> [EXERCISE GOAL]:
Using the listing below, select the lines with the word "degrees" and copy them.

-- SUPPLIED MATERIAL follows --

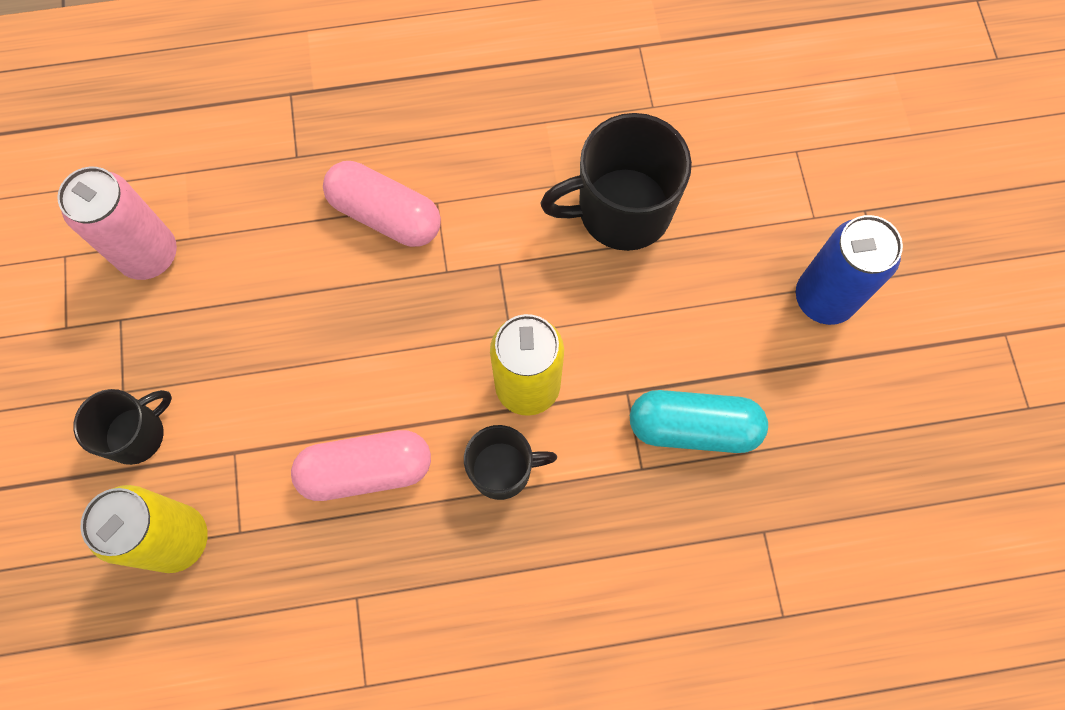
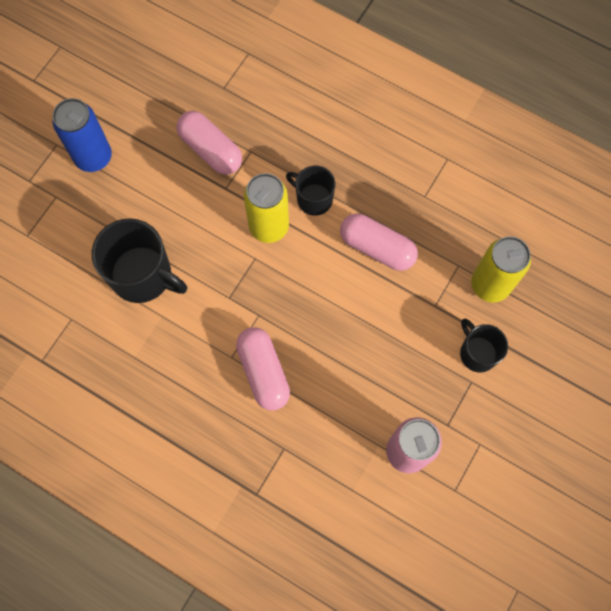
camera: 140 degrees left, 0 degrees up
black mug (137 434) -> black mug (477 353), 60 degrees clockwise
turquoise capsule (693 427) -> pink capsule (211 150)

-- SUPPLIED MATERIAL concluded --

> [RESULT]:
camera: 140 degrees left, 0 degrees up
black mug (137 434) -> black mug (477 353), 60 degrees clockwise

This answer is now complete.